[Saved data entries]
--------------------
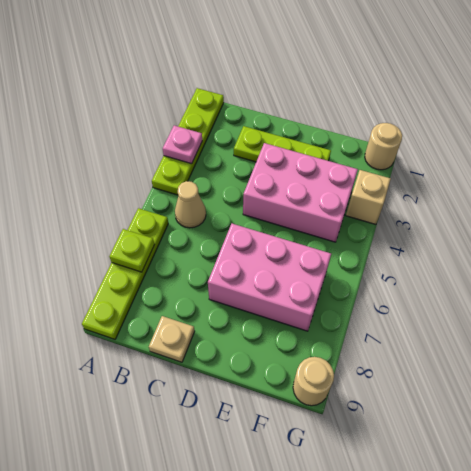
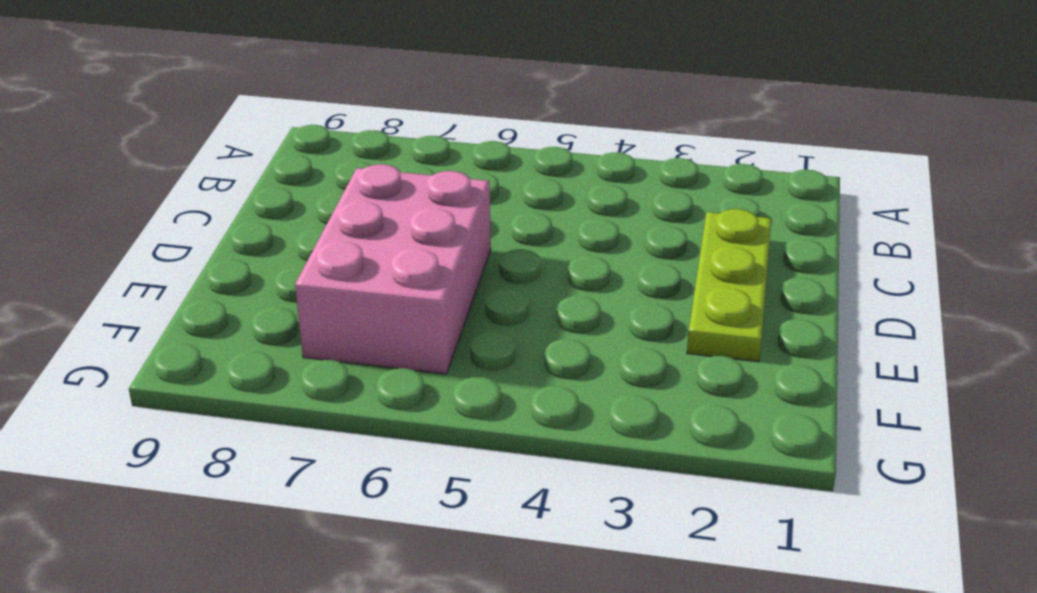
none -> lime 1x4 plate [152,88,224,195]
none -> lime 1x4 plate [82,208,168,339]
none -> tan 1x1 cone [175,181,206,228]

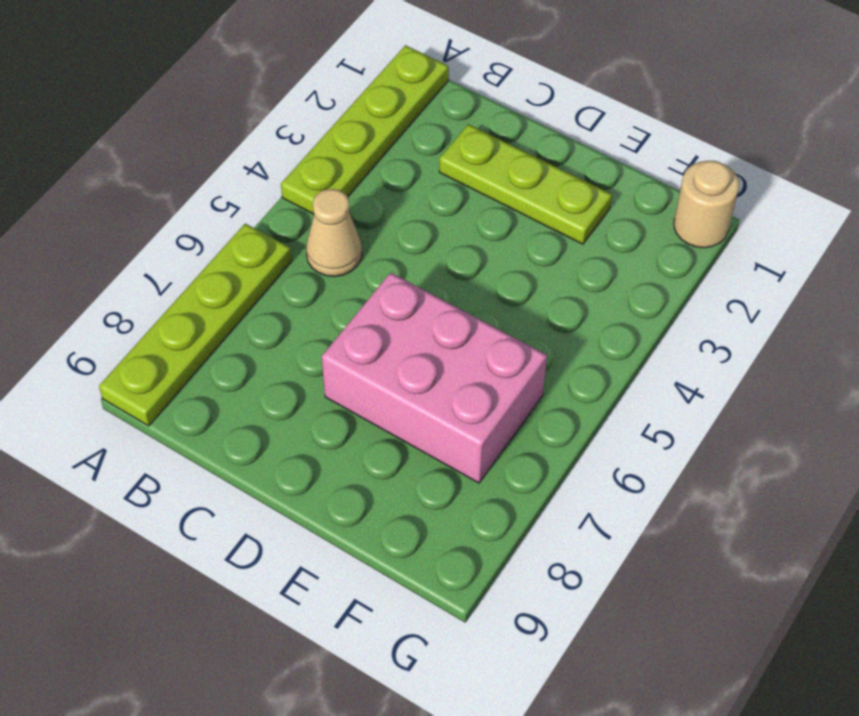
none -> tan 1x1 plate [149,316,195,362]
none -> pink 2x3 brick [243,143,358,242]
none -> tan 1x1 brick [346,170,391,224]

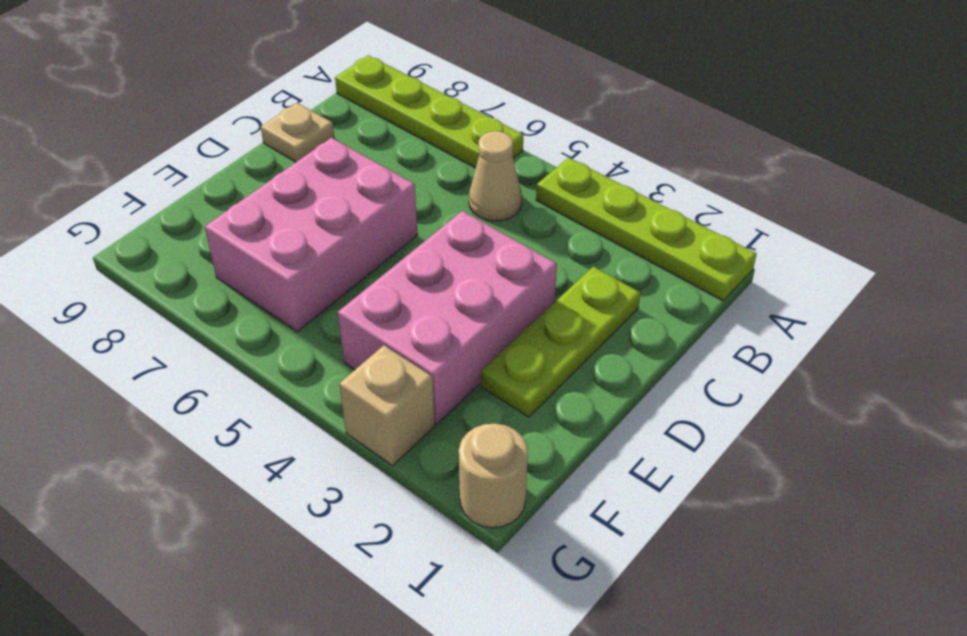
none -> tan 1x1 round brick [293,357,334,406]
none -> pink 1x1 plate [163,125,202,164]
none -> lime 1x1 plate [109,229,155,272]

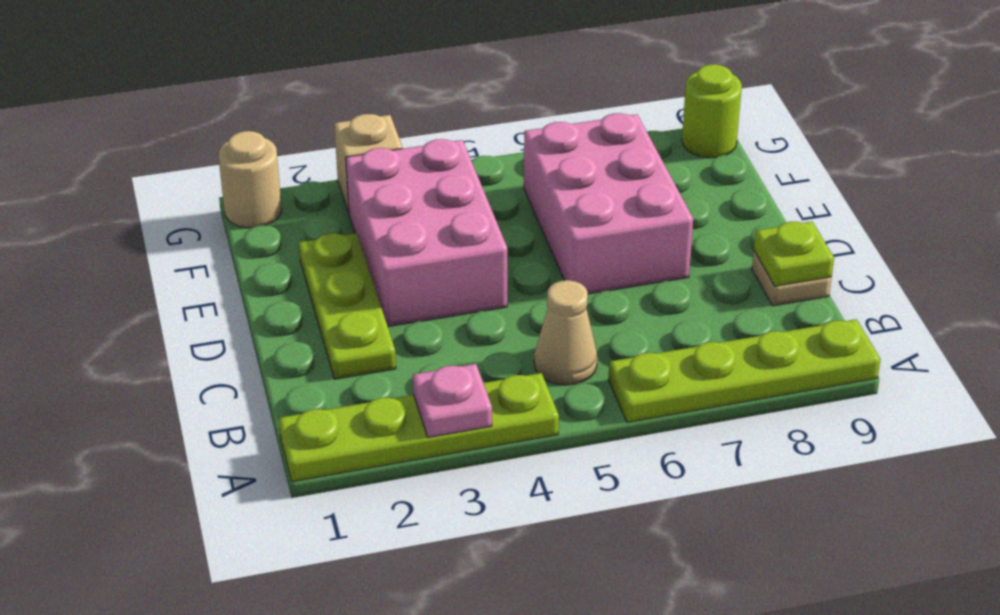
lime 1x1 plate [754,221,834,286] -> lime 1x1 plate moved to [109,229,155,272]
lime 1x1 round brick [682,64,742,158] -> tan 1x1 round brick [293,357,334,406]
--------------------
Make an exact copy of the lines of the records from the line containing "none -> pink 1x1 plate [163,125,202,164]" through the final line, both ends included, but not of the pictures.

### Output of the exercise
none -> pink 1x1 plate [163,125,202,164]
none -> lime 1x1 plate [109,229,155,272]

lime 1x1 plate [754,221,834,286] -> lime 1x1 plate moved to [109,229,155,272]
lime 1x1 round brick [682,64,742,158] -> tan 1x1 round brick [293,357,334,406]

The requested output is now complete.